**SUPPLIED DATA**
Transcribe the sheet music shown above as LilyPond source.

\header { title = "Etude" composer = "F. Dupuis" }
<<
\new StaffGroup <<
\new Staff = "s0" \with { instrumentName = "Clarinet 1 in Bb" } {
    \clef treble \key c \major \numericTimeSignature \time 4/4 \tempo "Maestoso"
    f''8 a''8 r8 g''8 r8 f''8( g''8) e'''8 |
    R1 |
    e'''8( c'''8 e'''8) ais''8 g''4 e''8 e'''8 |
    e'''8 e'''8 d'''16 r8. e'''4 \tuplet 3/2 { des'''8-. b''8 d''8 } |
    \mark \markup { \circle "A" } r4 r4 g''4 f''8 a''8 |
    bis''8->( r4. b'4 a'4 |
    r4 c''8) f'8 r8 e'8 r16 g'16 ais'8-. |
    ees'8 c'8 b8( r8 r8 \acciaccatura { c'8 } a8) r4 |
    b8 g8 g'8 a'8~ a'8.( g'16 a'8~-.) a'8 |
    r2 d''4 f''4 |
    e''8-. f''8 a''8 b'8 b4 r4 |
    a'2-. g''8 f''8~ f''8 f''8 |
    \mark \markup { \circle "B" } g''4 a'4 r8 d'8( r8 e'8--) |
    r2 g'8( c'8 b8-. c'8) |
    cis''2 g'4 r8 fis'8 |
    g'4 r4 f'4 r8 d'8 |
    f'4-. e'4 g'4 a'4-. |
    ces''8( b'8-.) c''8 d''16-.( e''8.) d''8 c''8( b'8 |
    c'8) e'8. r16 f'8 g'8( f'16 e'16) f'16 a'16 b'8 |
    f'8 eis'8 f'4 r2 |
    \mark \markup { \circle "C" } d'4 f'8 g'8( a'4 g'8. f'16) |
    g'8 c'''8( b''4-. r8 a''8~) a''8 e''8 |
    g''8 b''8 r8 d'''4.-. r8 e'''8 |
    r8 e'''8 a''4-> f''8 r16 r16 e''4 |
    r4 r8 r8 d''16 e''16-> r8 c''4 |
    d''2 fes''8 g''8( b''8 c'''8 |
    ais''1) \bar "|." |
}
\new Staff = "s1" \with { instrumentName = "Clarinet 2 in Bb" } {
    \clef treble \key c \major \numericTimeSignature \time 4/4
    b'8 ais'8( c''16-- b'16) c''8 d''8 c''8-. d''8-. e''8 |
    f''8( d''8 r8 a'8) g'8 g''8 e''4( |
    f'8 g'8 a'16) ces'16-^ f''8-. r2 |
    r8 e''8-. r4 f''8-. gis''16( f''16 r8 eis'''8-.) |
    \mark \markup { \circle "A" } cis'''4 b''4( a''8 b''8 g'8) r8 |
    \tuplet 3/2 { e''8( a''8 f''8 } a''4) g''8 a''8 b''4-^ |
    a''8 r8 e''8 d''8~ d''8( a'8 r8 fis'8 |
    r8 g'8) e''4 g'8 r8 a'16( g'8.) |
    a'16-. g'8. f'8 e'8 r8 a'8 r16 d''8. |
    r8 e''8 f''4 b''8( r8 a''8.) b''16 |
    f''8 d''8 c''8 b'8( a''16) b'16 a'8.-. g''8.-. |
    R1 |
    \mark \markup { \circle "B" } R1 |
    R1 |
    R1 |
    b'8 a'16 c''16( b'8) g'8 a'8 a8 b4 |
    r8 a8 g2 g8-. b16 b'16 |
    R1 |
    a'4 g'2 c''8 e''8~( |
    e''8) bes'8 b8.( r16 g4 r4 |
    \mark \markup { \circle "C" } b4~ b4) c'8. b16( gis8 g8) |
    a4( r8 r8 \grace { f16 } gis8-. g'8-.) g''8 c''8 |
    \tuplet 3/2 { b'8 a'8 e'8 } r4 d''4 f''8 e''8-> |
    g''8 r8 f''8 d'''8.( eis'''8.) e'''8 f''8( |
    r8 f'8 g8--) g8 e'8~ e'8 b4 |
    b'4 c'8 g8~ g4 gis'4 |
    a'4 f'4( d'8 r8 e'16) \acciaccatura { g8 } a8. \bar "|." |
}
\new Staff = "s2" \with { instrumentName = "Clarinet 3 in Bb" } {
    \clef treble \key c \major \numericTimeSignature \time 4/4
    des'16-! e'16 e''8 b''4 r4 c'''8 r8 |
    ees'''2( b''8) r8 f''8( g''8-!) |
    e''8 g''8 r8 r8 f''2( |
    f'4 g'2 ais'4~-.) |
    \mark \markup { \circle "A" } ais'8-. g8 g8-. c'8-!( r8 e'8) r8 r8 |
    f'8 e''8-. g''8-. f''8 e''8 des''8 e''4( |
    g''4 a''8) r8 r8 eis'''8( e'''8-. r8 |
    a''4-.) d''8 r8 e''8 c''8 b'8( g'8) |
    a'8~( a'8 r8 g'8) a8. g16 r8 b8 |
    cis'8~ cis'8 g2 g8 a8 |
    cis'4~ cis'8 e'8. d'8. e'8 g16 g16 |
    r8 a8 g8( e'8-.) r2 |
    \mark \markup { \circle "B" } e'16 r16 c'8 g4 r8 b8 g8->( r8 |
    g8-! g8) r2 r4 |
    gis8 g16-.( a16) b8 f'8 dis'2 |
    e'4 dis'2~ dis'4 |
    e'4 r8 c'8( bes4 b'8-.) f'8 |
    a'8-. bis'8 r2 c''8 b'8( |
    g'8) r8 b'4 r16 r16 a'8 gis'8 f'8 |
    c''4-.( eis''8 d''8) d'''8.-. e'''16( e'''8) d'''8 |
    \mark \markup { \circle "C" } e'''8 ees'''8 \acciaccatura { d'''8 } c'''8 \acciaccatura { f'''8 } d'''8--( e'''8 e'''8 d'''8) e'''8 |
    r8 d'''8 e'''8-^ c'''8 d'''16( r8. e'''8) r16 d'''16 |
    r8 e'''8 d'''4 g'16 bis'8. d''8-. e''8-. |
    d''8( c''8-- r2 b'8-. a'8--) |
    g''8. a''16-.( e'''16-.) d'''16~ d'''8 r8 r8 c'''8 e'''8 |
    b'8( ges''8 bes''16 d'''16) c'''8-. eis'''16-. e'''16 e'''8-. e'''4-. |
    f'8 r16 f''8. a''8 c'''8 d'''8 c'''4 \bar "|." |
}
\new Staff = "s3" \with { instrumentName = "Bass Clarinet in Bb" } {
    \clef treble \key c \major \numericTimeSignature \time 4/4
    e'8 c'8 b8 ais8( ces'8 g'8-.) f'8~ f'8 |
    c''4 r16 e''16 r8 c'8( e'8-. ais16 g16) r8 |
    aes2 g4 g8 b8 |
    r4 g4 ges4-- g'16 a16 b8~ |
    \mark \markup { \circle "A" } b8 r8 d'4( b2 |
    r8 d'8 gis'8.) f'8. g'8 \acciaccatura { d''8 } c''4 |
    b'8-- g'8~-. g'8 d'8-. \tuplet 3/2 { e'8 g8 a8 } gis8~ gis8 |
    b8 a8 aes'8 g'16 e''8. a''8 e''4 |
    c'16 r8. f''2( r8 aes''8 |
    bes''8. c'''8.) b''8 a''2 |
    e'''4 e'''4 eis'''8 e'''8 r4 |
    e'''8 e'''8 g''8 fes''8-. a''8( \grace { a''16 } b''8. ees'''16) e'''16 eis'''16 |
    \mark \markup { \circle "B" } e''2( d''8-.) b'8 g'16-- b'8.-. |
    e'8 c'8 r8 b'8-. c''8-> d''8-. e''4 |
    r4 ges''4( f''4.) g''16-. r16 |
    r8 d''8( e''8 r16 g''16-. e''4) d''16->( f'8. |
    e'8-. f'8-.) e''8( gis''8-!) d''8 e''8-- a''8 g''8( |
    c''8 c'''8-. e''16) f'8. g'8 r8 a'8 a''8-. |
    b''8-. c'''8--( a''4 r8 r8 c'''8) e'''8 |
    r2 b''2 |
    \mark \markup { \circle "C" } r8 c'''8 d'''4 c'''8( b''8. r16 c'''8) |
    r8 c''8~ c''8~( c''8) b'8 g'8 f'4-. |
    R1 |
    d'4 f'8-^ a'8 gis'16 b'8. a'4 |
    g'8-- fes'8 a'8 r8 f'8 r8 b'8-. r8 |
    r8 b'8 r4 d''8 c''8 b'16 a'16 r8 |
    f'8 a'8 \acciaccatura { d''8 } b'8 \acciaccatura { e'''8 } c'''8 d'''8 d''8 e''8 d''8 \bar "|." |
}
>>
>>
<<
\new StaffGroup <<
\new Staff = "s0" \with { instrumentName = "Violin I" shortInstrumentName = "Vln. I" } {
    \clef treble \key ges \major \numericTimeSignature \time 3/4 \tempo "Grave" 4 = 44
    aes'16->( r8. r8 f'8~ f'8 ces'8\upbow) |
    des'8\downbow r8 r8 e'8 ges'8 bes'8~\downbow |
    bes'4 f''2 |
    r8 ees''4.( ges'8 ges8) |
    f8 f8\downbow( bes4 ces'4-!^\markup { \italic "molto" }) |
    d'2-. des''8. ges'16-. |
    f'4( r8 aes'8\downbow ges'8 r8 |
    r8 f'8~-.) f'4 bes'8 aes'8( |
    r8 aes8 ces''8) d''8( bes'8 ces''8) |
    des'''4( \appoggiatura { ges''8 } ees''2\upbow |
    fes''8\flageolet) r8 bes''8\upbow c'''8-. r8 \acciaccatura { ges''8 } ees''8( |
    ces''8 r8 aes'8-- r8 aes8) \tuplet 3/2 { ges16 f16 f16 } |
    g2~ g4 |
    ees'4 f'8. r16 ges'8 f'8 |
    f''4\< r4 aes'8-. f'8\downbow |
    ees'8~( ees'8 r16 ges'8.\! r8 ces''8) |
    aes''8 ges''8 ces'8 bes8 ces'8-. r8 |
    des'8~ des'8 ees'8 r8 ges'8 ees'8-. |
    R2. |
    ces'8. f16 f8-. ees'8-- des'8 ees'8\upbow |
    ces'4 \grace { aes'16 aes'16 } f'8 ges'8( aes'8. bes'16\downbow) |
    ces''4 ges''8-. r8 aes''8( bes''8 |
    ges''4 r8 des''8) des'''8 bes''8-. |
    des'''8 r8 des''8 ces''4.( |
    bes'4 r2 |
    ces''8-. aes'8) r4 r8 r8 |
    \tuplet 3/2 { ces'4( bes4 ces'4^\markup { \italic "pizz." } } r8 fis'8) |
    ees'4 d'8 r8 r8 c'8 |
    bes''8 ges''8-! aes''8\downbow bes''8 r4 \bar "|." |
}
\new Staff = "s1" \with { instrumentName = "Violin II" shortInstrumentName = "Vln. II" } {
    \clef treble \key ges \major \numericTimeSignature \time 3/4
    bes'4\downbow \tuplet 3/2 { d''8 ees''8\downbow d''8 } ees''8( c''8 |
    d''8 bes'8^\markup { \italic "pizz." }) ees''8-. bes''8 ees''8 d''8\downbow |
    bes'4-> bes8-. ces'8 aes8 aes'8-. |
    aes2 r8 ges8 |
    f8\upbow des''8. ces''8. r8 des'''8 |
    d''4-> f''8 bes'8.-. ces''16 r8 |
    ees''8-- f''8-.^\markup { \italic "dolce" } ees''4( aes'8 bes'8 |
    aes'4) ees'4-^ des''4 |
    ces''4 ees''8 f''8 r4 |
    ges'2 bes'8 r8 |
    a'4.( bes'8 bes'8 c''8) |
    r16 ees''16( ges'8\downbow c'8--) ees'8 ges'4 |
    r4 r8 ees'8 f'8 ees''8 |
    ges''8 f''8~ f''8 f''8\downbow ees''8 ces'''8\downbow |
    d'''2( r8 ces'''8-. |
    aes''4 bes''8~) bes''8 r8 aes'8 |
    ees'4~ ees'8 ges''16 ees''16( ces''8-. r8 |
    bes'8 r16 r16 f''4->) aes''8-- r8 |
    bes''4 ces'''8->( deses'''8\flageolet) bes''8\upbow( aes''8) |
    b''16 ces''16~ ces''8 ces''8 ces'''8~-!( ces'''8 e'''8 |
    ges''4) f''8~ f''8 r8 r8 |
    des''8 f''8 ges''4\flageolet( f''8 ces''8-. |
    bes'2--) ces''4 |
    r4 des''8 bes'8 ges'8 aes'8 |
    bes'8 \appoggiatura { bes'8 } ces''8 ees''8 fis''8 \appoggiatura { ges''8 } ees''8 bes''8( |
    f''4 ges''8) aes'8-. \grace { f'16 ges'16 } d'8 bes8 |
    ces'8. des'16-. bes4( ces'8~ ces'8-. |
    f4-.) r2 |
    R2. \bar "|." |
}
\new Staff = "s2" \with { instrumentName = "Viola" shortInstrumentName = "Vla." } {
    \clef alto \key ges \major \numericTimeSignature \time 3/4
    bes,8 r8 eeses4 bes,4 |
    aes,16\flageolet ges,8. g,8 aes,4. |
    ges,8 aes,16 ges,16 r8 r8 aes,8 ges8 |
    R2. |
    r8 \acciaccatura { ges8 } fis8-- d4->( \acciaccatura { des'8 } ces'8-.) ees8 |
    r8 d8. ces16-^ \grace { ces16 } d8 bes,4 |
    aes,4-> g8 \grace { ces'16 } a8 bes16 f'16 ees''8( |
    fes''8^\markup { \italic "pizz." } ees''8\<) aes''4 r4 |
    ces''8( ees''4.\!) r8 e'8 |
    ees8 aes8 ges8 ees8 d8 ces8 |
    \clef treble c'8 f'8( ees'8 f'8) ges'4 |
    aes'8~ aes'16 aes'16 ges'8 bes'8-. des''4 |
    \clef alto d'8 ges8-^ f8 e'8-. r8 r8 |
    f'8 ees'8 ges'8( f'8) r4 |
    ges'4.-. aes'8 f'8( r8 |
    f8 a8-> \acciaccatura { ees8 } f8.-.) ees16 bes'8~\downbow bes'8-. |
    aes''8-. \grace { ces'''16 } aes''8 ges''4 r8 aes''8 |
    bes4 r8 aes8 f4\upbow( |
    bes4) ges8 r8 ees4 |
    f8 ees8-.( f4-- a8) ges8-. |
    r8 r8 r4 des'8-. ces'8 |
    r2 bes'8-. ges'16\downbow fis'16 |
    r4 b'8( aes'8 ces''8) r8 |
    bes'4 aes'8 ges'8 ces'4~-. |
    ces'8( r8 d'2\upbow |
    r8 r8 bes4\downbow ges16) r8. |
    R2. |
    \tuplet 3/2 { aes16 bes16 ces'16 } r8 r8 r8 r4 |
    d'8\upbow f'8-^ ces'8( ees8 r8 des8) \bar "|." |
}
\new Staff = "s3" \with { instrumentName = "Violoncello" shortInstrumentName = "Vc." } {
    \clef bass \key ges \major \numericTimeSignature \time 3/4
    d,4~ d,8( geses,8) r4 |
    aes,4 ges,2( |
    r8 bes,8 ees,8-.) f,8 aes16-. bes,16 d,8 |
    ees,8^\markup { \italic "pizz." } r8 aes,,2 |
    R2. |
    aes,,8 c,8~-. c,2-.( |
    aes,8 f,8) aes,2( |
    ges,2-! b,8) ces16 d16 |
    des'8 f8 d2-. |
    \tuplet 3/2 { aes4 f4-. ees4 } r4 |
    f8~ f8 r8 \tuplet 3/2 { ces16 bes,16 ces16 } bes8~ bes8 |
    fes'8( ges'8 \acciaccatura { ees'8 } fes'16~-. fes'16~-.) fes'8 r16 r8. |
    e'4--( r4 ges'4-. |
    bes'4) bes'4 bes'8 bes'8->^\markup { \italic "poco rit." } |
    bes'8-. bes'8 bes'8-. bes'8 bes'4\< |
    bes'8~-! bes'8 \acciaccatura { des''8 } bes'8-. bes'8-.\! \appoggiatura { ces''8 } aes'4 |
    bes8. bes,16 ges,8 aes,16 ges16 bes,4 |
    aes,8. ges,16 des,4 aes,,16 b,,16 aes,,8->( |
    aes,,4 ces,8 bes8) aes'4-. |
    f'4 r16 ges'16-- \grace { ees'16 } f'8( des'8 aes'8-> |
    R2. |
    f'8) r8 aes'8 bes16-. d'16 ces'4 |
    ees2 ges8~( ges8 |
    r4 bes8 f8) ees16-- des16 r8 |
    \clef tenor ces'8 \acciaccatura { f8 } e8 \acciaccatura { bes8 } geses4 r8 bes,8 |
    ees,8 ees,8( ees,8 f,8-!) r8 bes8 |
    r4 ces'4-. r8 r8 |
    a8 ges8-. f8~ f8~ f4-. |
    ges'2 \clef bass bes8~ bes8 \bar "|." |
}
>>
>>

**WHAT TO WORK ON**
Count the lines of the listing that contain the string "Clarinet", and reply with the number alone.

**ANSWER IN FULL**
4